_REQUIREMENT_
Skip the images and return the records below exactly.

[Records from a data source]
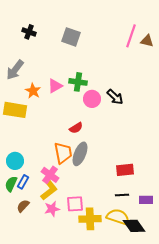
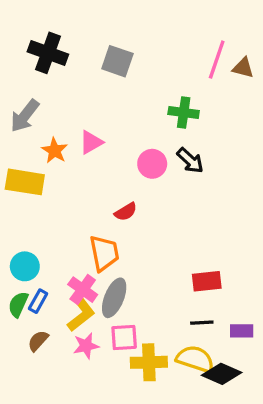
black cross: (29, 32) -> (48, 53), size x1.6
green cross: (78, 82) -> (184, 112), moved
gray ellipse: (80, 154) -> (114, 298), moved
black diamond: (134, 226) -> (222, 374), turned -30

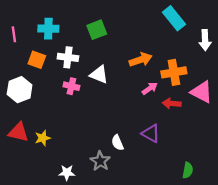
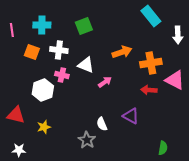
pink arrow: (150, 88) -> (105, 82), moved
white hexagon: (20, 90) -> (43, 90), moved
yellow star: (43, 138) -> (44, 127), moved
white star: (67, 173) -> (19, 150), moved

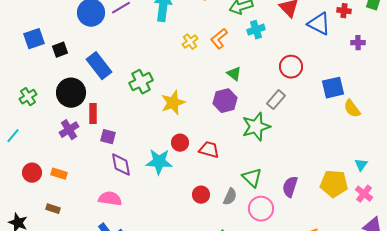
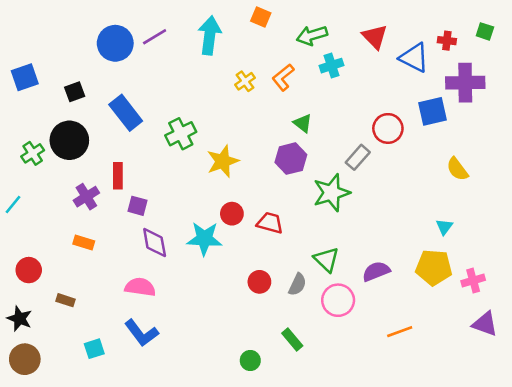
blue square: (34, 39) -> (25, 77), moved
purple cross: (358, 43) -> (465, 83), size x2.0
red circle: (291, 67) -> (388, 128), moved
blue square: (333, 88) -> (432, 111), moved
black circle: (71, 93) -> (69, 140), moved
cyan triangle: (361, 165) -> (444, 227), moved
red circle: (32, 173) -> (29, 270), moved
orange rectangle: (59, 174) -> (84, 243), moved
purple semicircle: (290, 187) -> (376, 271), turned 50
pink cross: (364, 194) -> (473, 281), turned 36

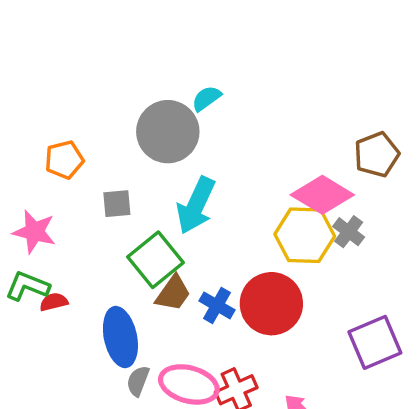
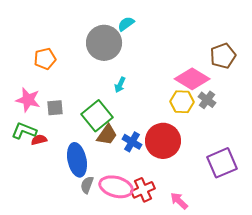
gray square: (117, 204) -> (55, 108), moved
cyan arrow: (196, 205) -> (120, 85), size x0.5
yellow hexagon: (305, 235) -> (182, 102), size x0.7

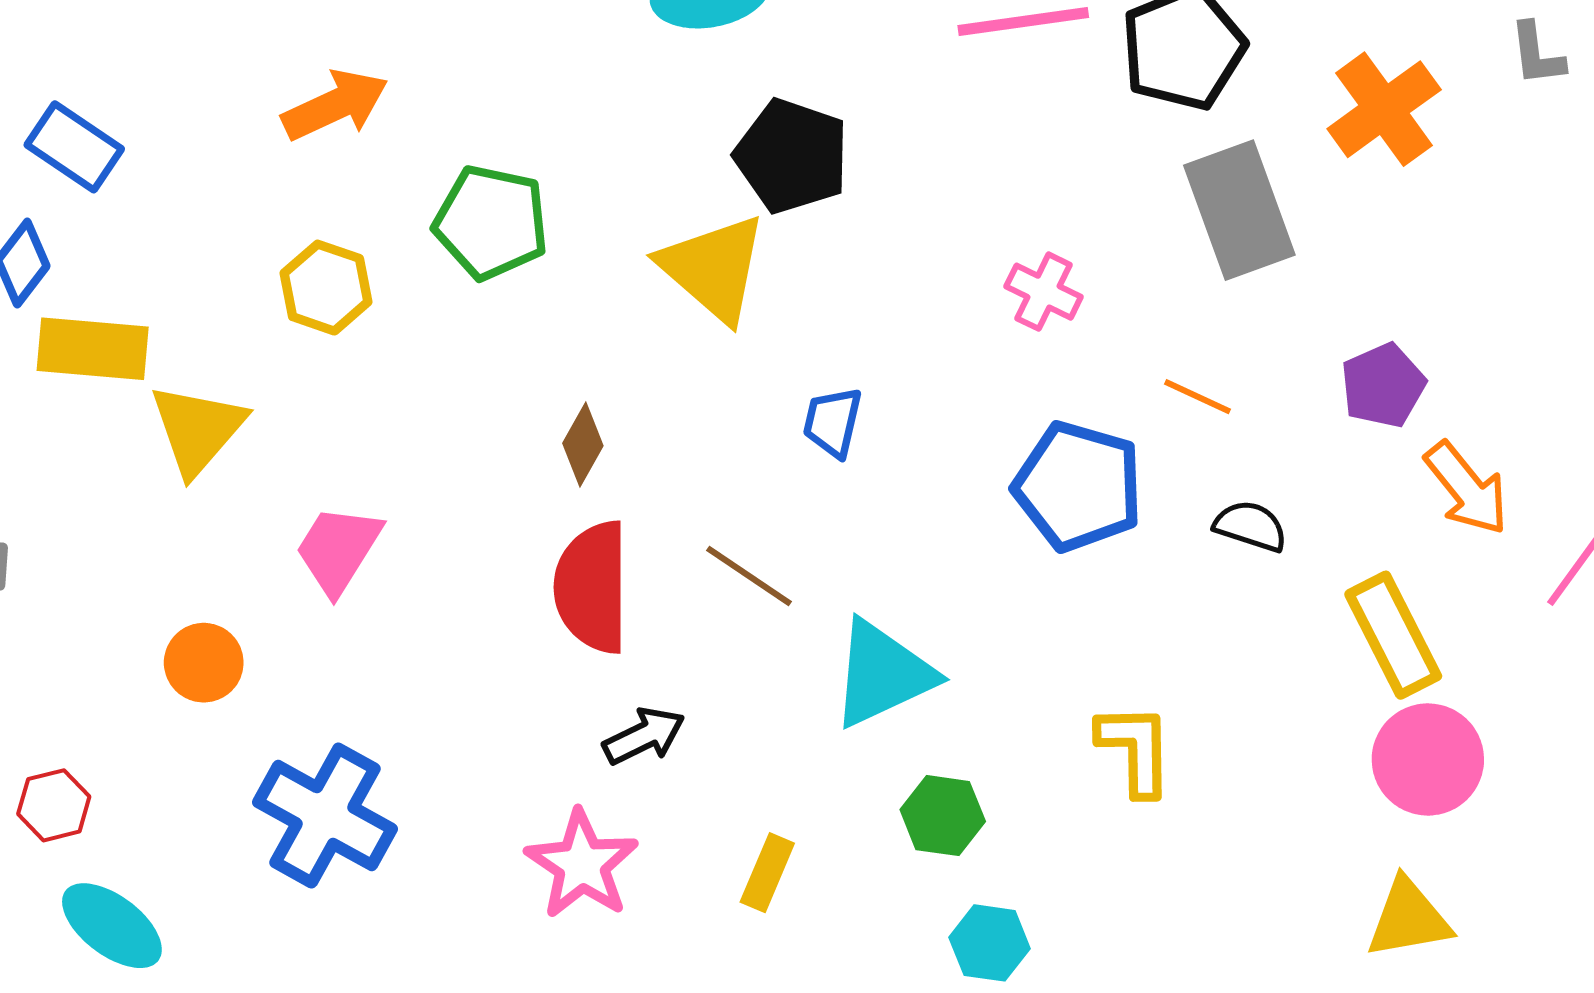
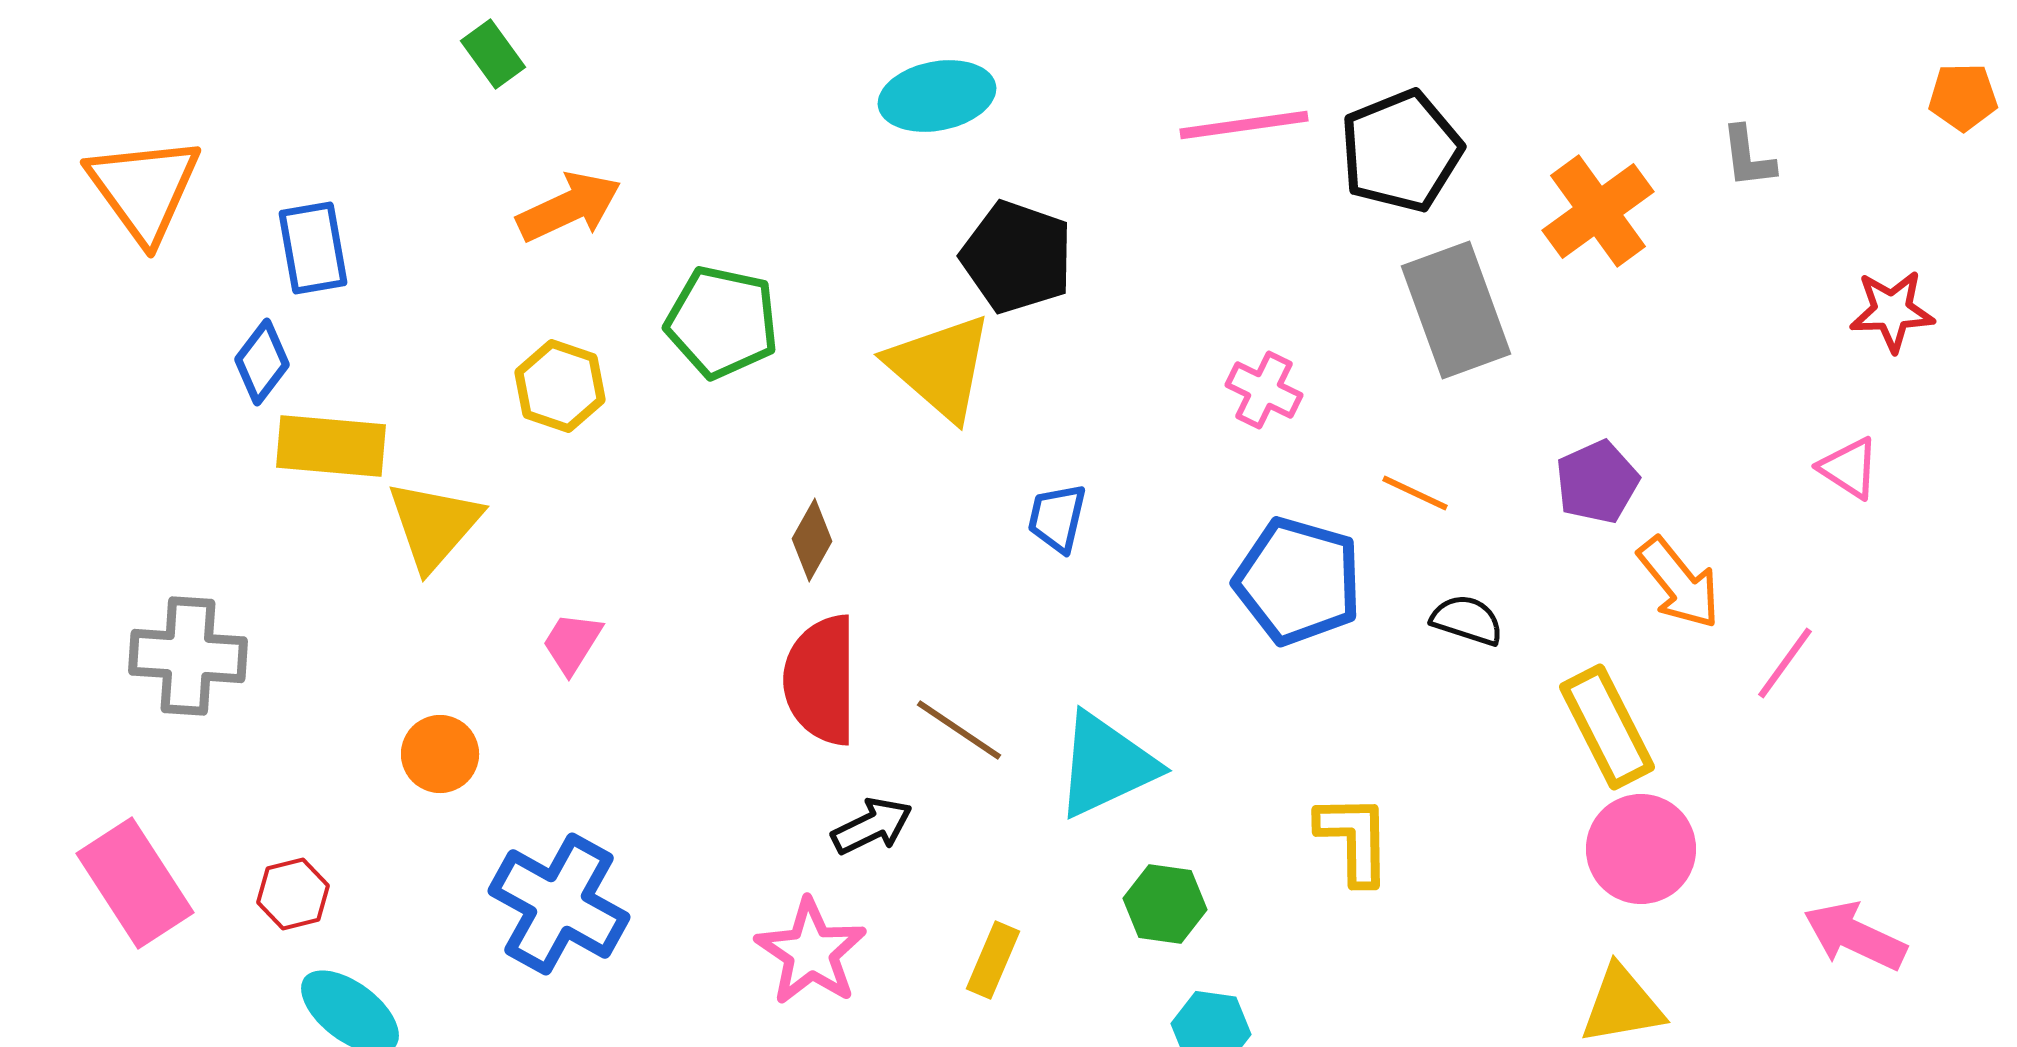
blue rectangle: (74, 147) -> (313, 248), turned 46
pink trapezoid: (338, 550) -> (572, 643), size x0.7
brown line: (749, 576) -> (959, 730), moved

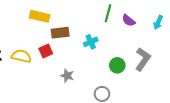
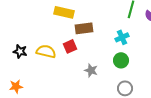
cyan cross: (91, 42) -> (122, 37), moved
green circle: (117, 65) -> (121, 60), moved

_RESPONSE_
black cross: (29, 32) -> (48, 53), size x1.6
green cross: (78, 82) -> (184, 112), moved
gray ellipse: (80, 154) -> (114, 298), moved
black diamond: (134, 226) -> (222, 374), turned -30

pink arrow: (150, 88) -> (105, 82), moved
white hexagon: (20, 90) -> (43, 90), moved
yellow star: (43, 138) -> (44, 127), moved
white star: (67, 173) -> (19, 150), moved

blue square: (34, 39) -> (25, 77), moved
purple cross: (358, 43) -> (465, 83), size x2.0
red circle: (291, 67) -> (388, 128), moved
blue square: (333, 88) -> (432, 111), moved
black circle: (71, 93) -> (69, 140), moved
cyan triangle: (361, 165) -> (444, 227), moved
red circle: (32, 173) -> (29, 270), moved
orange rectangle: (59, 174) -> (84, 243), moved
purple semicircle: (290, 187) -> (376, 271), turned 50
pink cross: (364, 194) -> (473, 281), turned 36

gray square: (117, 204) -> (55, 108), moved
cyan arrow: (196, 205) -> (120, 85), size x0.5
yellow hexagon: (305, 235) -> (182, 102), size x0.7

blue rectangle: (74, 147) -> (313, 248), turned 46
pink trapezoid: (338, 550) -> (572, 643), size x0.7
brown line: (749, 576) -> (959, 730), moved

cyan cross: (91, 42) -> (122, 37), moved
green circle: (117, 65) -> (121, 60), moved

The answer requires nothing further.